(Material provided Opens)

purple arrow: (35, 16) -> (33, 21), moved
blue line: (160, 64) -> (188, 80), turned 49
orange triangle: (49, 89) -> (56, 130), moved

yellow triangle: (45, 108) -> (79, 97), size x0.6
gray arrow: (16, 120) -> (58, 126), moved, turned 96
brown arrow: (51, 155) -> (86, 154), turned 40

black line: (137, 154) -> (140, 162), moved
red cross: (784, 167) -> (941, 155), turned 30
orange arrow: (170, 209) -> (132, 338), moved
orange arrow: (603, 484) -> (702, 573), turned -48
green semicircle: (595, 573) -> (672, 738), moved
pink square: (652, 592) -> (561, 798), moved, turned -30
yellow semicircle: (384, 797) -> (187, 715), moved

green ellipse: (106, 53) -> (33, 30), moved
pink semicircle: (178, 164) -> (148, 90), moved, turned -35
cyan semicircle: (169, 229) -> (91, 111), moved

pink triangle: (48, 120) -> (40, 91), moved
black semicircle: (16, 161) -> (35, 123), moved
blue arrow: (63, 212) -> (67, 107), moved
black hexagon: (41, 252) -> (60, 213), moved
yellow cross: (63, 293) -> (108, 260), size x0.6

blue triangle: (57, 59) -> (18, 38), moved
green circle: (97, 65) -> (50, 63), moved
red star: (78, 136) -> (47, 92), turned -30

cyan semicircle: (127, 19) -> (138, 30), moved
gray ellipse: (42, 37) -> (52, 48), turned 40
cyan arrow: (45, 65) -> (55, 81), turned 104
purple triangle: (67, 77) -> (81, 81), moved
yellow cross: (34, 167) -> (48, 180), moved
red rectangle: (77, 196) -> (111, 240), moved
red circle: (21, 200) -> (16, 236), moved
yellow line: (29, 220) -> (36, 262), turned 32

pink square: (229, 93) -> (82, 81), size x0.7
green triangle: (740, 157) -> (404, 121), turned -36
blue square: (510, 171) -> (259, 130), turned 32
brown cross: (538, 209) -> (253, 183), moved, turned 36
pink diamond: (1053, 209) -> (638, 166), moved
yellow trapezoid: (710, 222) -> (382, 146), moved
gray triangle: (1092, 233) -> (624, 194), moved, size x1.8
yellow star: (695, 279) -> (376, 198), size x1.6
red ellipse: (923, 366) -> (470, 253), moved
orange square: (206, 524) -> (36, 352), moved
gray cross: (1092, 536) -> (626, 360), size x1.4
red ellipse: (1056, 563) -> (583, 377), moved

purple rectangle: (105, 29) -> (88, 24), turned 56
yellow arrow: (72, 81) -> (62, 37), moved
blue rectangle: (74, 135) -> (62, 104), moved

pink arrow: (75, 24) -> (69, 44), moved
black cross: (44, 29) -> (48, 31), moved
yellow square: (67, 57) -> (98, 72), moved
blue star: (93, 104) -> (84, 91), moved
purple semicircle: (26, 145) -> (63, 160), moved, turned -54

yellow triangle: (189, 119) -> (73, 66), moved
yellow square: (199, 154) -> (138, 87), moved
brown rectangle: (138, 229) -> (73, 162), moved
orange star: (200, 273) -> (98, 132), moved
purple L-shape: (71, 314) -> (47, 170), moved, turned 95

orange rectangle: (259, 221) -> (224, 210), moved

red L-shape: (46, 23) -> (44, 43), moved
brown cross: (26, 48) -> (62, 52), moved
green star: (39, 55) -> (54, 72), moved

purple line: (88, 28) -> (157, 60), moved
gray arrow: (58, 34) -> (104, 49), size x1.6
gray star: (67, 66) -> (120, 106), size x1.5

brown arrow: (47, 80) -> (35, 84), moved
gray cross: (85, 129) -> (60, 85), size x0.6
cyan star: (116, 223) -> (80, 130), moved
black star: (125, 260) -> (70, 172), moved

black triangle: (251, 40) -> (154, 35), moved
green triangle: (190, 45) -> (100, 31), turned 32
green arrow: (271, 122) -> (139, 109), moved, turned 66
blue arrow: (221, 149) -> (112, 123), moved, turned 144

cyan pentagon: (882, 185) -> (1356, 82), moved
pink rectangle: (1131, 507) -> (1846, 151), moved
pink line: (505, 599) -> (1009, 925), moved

(Material provided Closes)

## The task
Across the records above, count the lines holding "orange" and write down only that count.

## The completed task
6